== YOUR GOAL ==
The entries that follow need to be printed exactly as they are, minus any pictures.

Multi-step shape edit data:
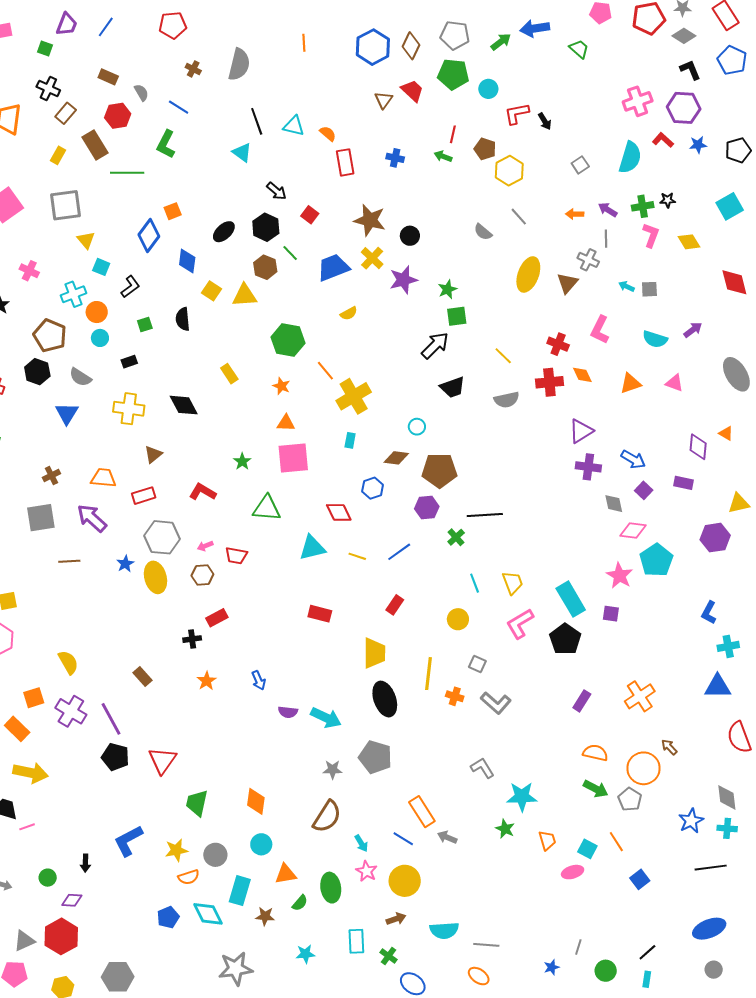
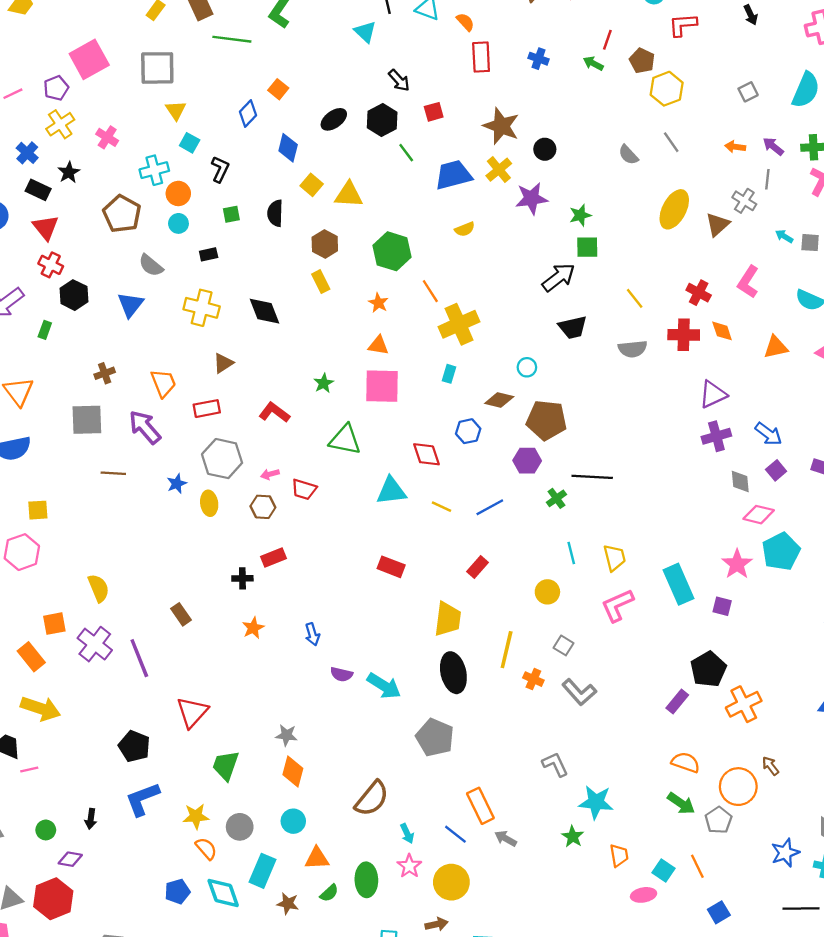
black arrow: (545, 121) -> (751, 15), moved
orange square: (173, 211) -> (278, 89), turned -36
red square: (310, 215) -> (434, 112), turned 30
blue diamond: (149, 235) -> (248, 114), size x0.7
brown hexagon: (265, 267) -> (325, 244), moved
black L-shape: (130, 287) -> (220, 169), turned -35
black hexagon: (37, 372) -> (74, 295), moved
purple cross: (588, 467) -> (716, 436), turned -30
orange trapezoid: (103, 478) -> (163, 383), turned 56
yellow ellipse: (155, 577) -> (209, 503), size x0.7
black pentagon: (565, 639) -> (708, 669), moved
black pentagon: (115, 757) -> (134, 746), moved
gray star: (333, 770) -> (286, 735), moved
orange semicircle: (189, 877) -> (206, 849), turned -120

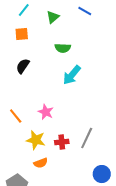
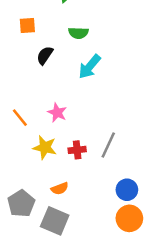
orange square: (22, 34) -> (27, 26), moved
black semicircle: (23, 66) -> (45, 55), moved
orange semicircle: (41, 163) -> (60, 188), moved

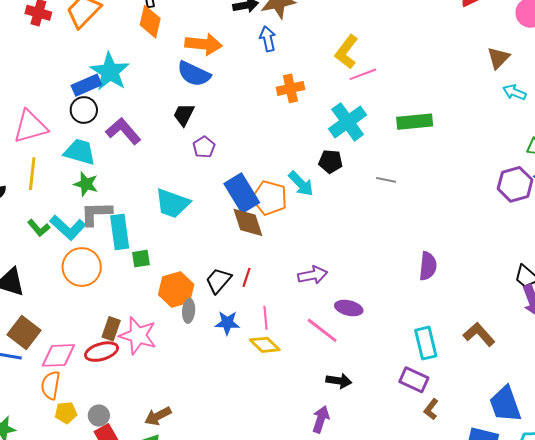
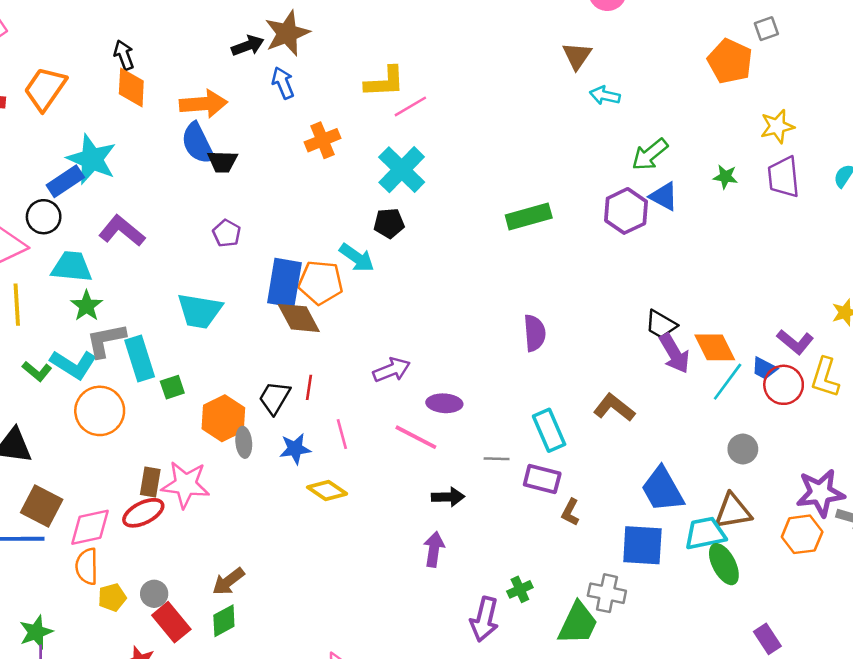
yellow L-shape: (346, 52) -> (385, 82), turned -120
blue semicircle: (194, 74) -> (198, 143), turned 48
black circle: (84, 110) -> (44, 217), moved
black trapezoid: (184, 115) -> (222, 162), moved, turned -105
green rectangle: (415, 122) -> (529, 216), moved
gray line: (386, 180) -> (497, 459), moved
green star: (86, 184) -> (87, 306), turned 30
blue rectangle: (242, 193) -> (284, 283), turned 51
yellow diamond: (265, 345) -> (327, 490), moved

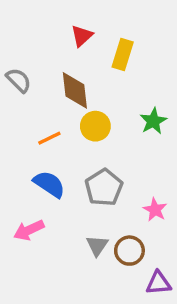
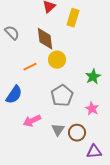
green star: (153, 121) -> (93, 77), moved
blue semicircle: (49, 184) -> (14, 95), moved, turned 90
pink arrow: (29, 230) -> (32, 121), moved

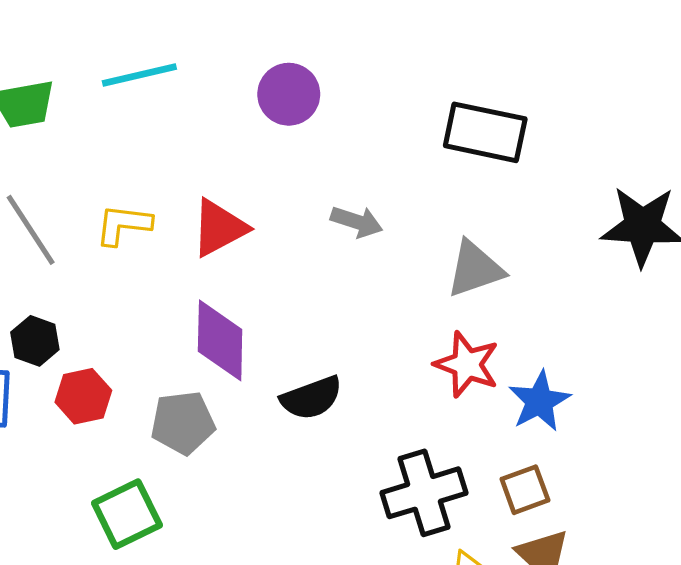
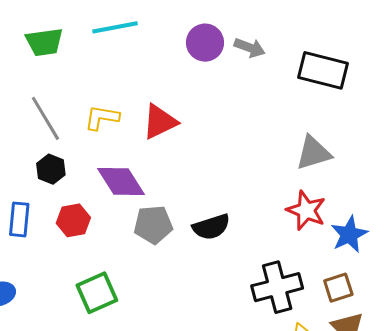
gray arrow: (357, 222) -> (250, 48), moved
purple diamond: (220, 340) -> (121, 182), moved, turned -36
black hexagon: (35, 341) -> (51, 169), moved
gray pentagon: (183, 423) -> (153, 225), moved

== REPLY TO THE TASK ==
black arrow: (545, 121) -> (751, 15), moved
orange square: (173, 211) -> (278, 89), turned -36
red square: (310, 215) -> (434, 112), turned 30
blue diamond: (149, 235) -> (248, 114), size x0.7
brown hexagon: (265, 267) -> (325, 244), moved
black L-shape: (130, 287) -> (220, 169), turned -35
black hexagon: (37, 372) -> (74, 295), moved
purple cross: (588, 467) -> (716, 436), turned -30
orange trapezoid: (103, 478) -> (163, 383), turned 56
yellow ellipse: (155, 577) -> (209, 503), size x0.7
black pentagon: (565, 639) -> (708, 669), moved
black pentagon: (115, 757) -> (134, 746), moved
gray star: (333, 770) -> (286, 735), moved
orange semicircle: (189, 877) -> (206, 849), turned -120

orange square: (22, 34) -> (27, 26), moved
black semicircle: (23, 66) -> (45, 55), moved
orange semicircle: (41, 163) -> (60, 188), moved

yellow L-shape: (346, 52) -> (385, 82), turned -120
blue semicircle: (194, 74) -> (198, 143), turned 48
black circle: (84, 110) -> (44, 217), moved
black trapezoid: (184, 115) -> (222, 162), moved, turned -105
green rectangle: (415, 122) -> (529, 216), moved
gray line: (386, 180) -> (497, 459), moved
green star: (86, 184) -> (87, 306), turned 30
blue rectangle: (242, 193) -> (284, 283), turned 51
yellow diamond: (265, 345) -> (327, 490), moved

green star: (153, 121) -> (93, 77), moved
blue semicircle: (49, 184) -> (14, 95), moved, turned 90
pink arrow: (29, 230) -> (32, 121), moved

gray arrow: (357, 222) -> (250, 48), moved
purple diamond: (220, 340) -> (121, 182), moved, turned -36
black hexagon: (35, 341) -> (51, 169), moved
gray pentagon: (183, 423) -> (153, 225), moved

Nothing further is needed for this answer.